*** Block opens ***

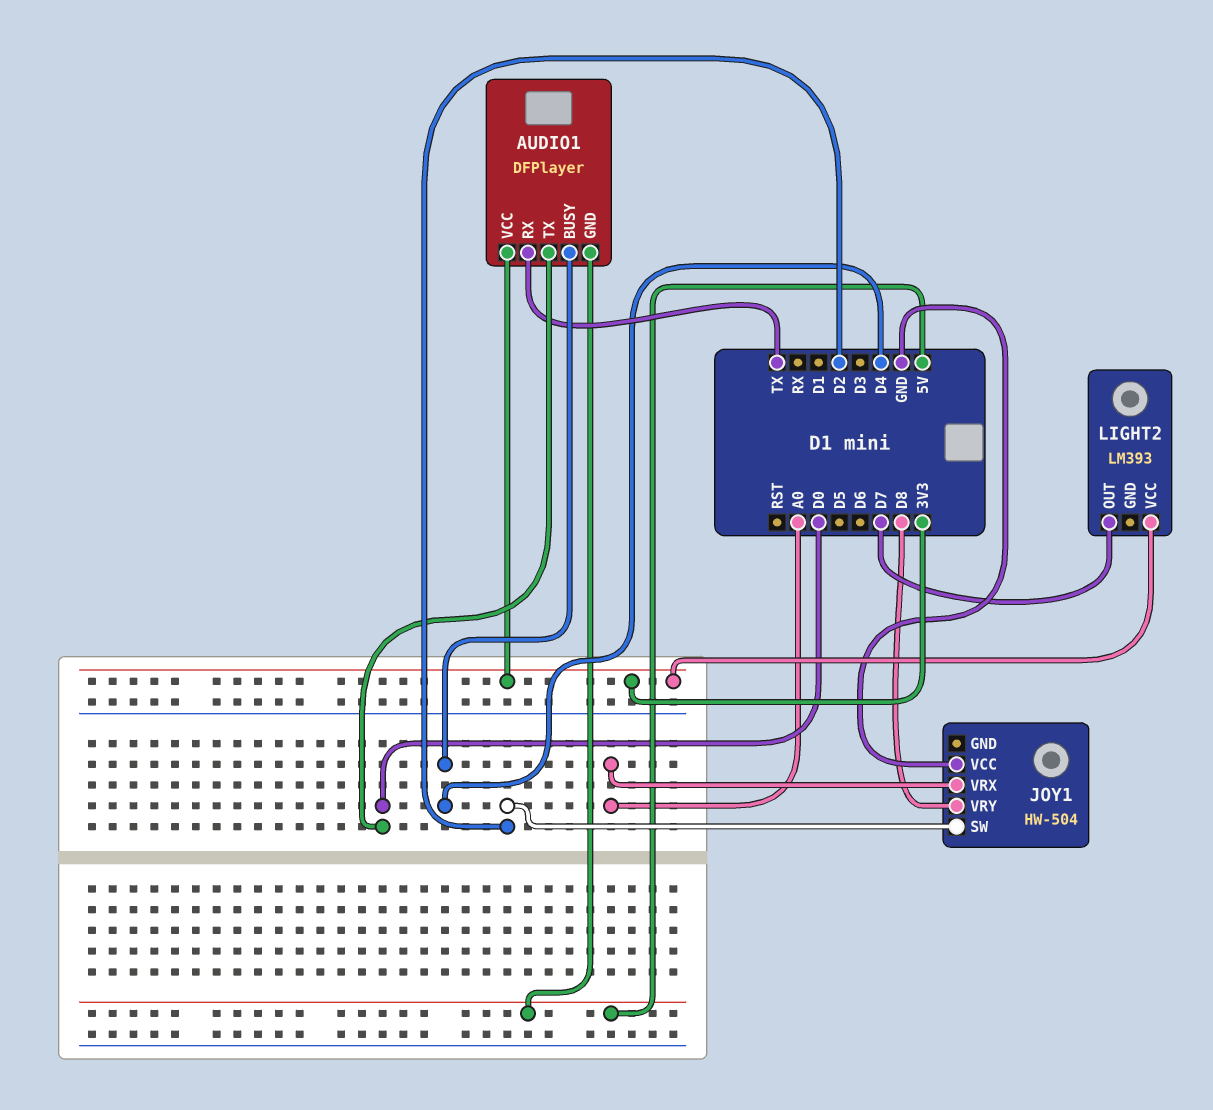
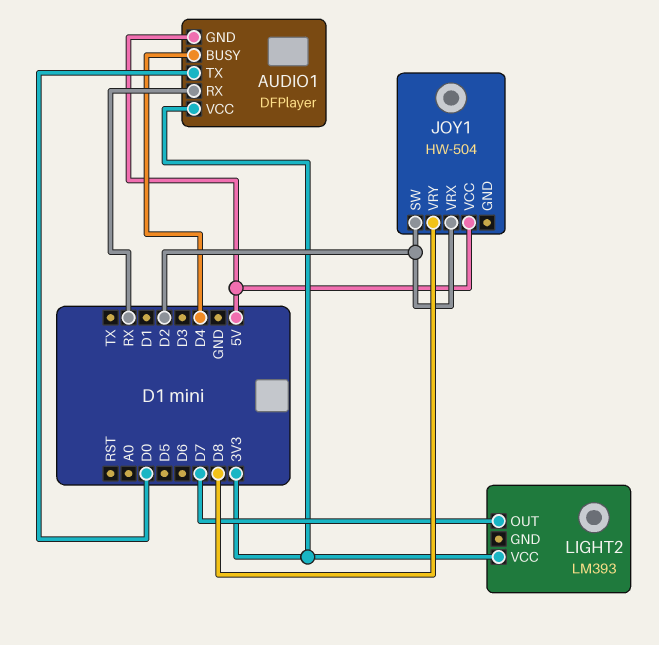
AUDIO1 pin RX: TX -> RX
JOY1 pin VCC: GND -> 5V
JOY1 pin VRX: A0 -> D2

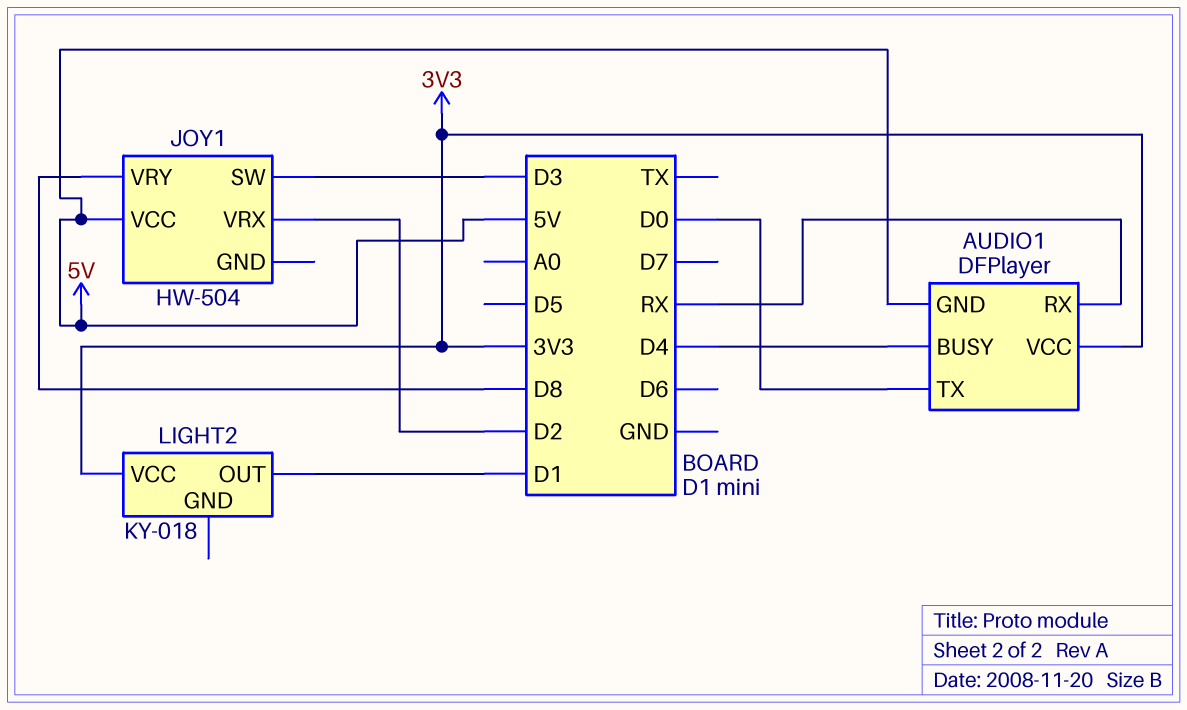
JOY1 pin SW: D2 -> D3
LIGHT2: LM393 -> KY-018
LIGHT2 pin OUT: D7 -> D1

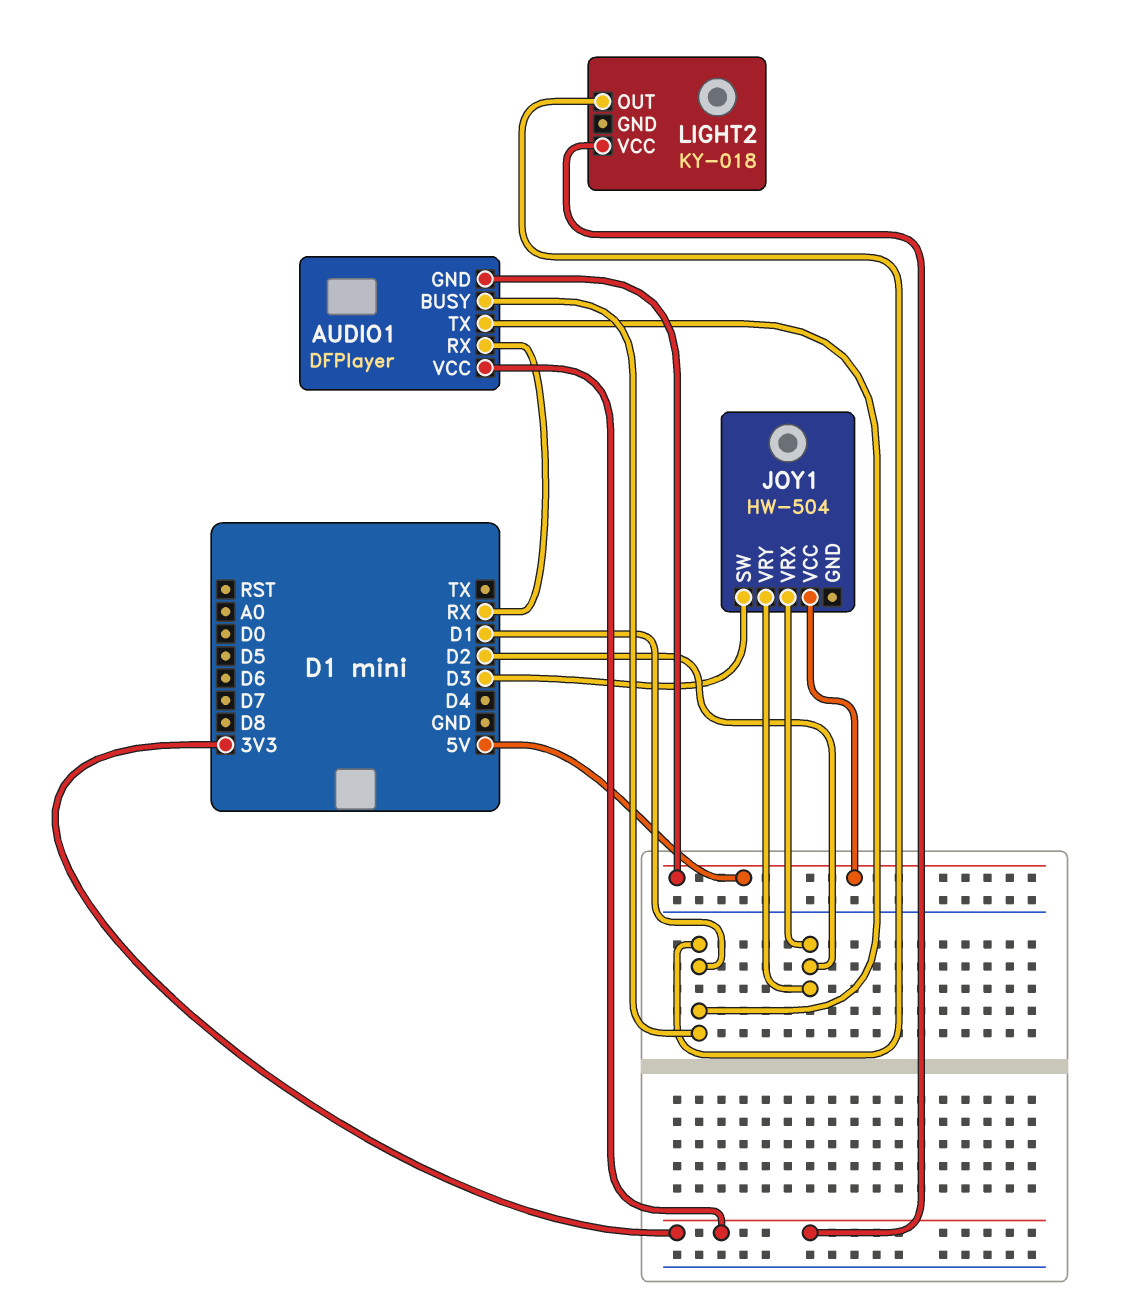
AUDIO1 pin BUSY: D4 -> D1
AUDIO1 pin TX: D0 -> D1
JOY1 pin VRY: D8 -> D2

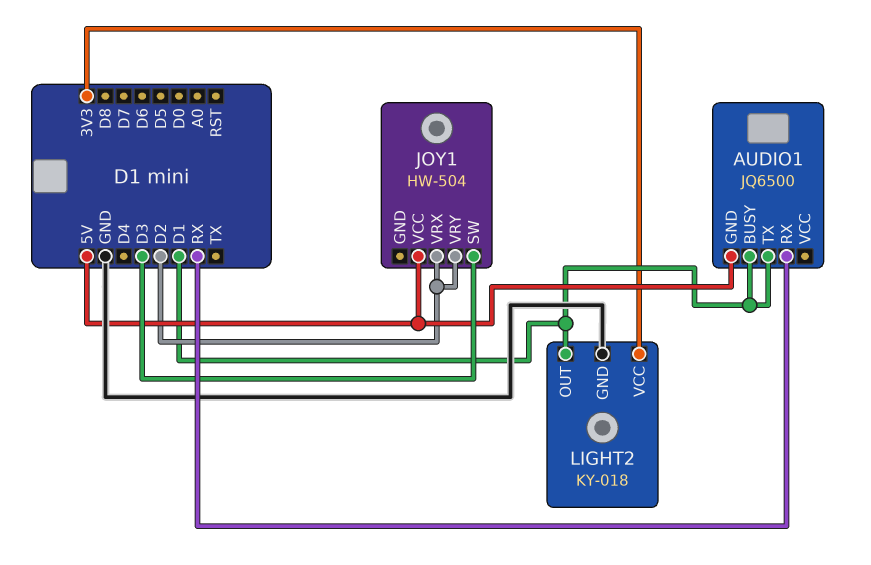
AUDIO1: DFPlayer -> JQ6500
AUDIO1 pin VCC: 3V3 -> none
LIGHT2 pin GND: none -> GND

*** Block closes ***
*** Block opens ***

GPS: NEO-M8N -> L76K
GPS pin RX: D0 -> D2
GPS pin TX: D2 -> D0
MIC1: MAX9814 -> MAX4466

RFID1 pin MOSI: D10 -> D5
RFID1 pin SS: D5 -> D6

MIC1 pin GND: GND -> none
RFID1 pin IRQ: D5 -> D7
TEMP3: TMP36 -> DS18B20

*** Block closes ***

> AIM OF THE EXERCISE:
Your reply should be a single number: the count of lines above that contain the word "none".

> FINAL ANSWER:
3